Start of SUPPLIED MATERIAL

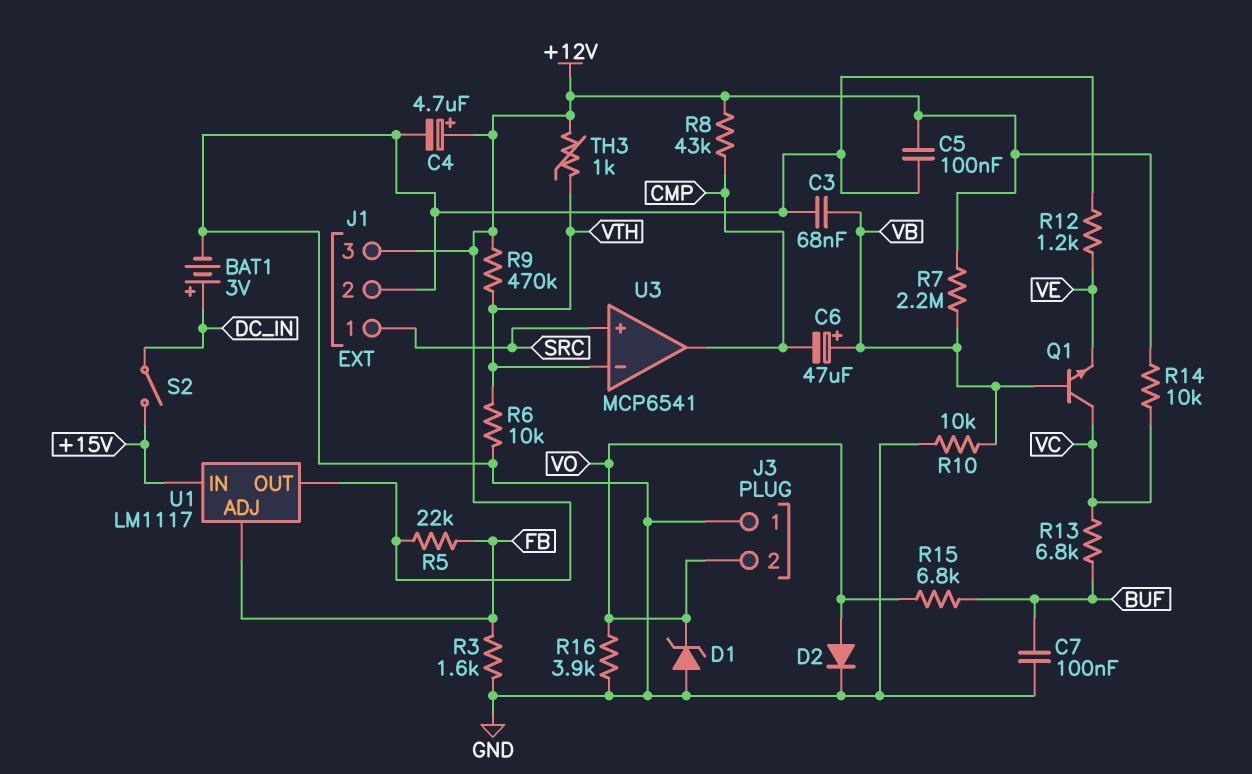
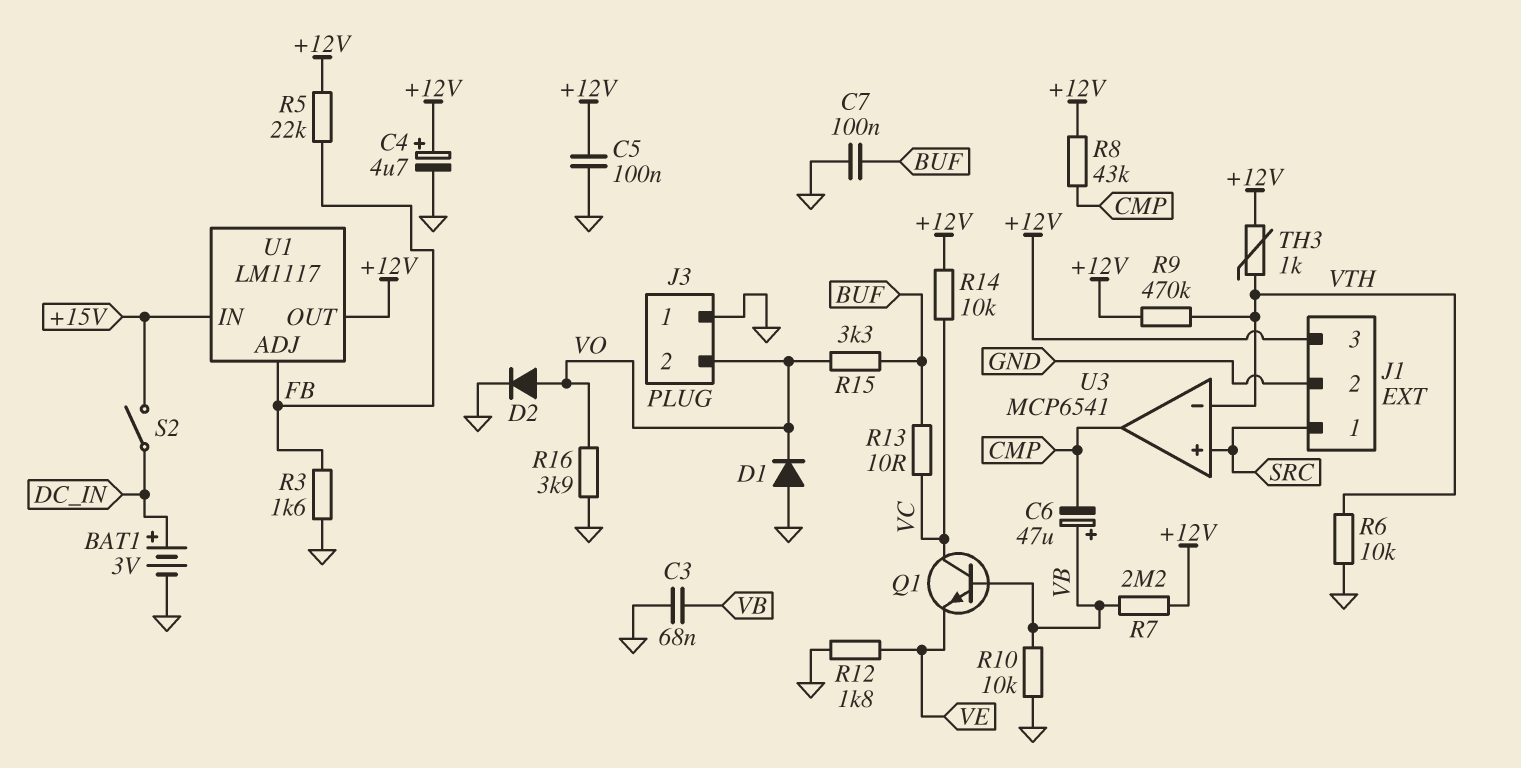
D1: zener (A GND, K VO) -> diode (A GND, K VO)
R12: 1.2k (GND, VE) -> 1.8k (GND, VE)
R13: 6.8k (BUF, VC) -> 10 (BUF, VC)
R15: 6.8k (BUF, VO) -> 3.3k (BUF, VO)

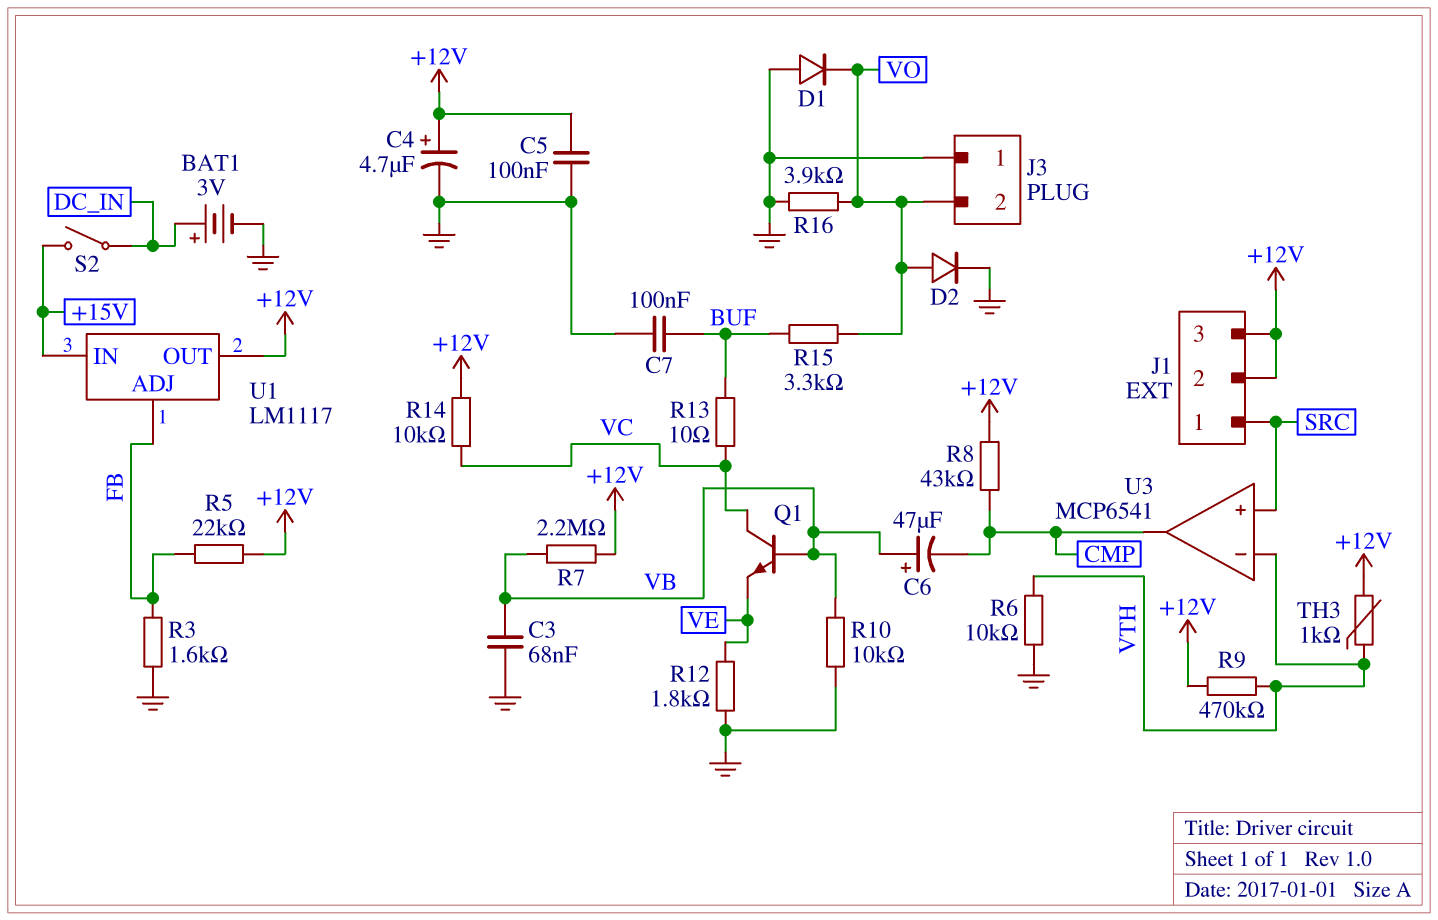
J1 pin 2: GND -> +12V

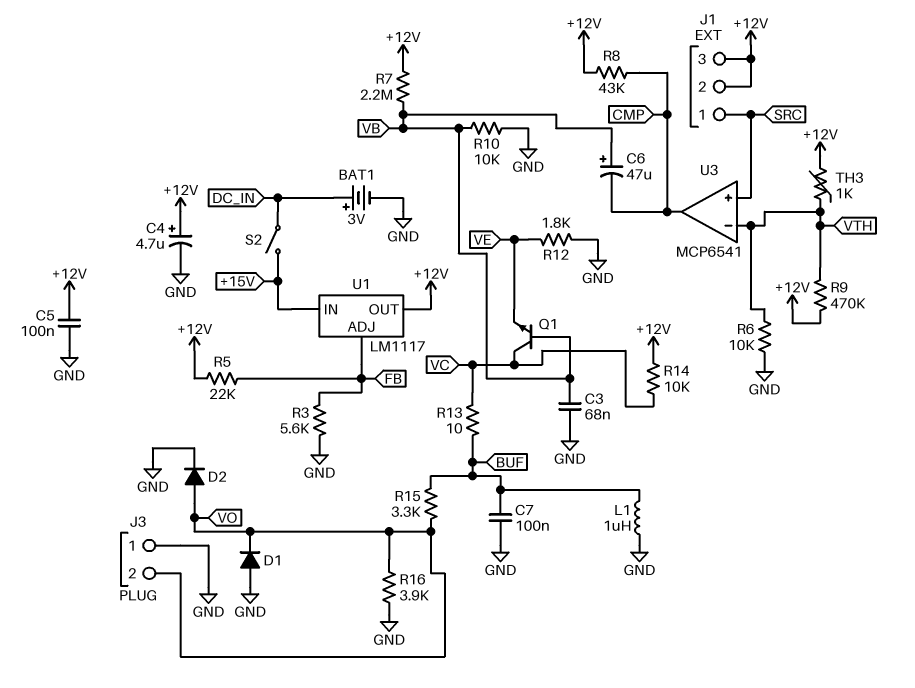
L1: none -> 1uH (BUF, GND)
R3: 1.6k (FB, GND) -> 5.6k (FB, GND)

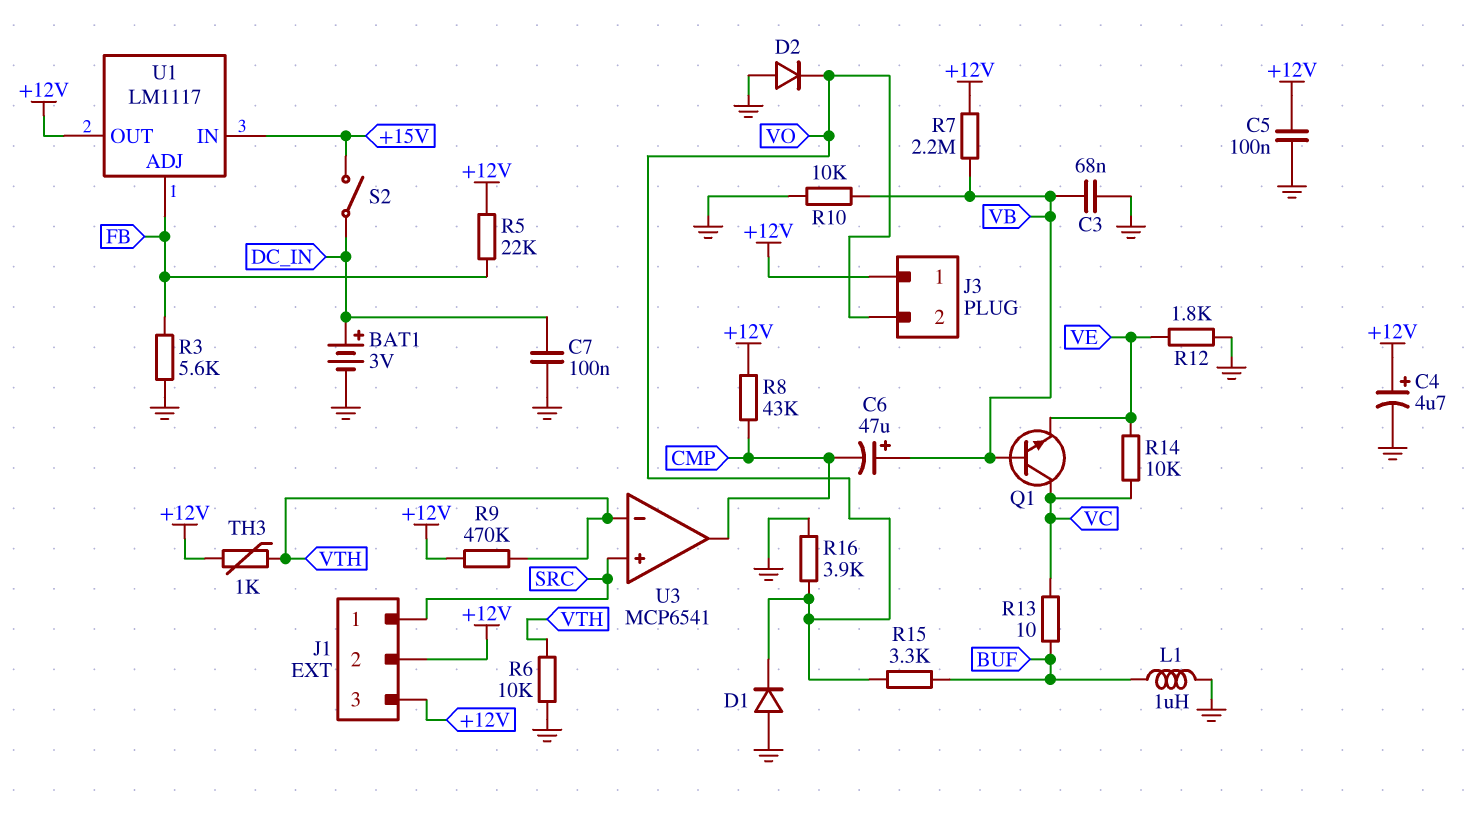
C7: 100nF (BUF, GND) -> 100nF (DC_IN, GND)
D2: diode (A VO, K GND) -> diode (A GND, K VO)
J3 pin 1: GND -> +12V
R14: 10k (+12V, VC) -> 10k (VC, VE)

End of SUPPLIED MATERIAL

WORK INSTRUCTIONS: Transcribe the records above exactly and drop every picture.

ANSWER SECTION:
D1: zener (A GND, K VO) -> diode (A GND, K VO)
R12: 1.2k (GND, VE) -> 1.8k (GND, VE)
R13: 6.8k (BUF, VC) -> 10 (BUF, VC)
R15: 6.8k (BUF, VO) -> 3.3k (BUF, VO)

J1 pin 2: GND -> +12V

L1: none -> 1uH (BUF, GND)
R3: 1.6k (FB, GND) -> 5.6k (FB, GND)

C7: 100nF (BUF, GND) -> 100nF (DC_IN, GND)
D2: diode (A VO, K GND) -> diode (A GND, K VO)
J3 pin 1: GND -> +12V
R14: 10k (+12V, VC) -> 10k (VC, VE)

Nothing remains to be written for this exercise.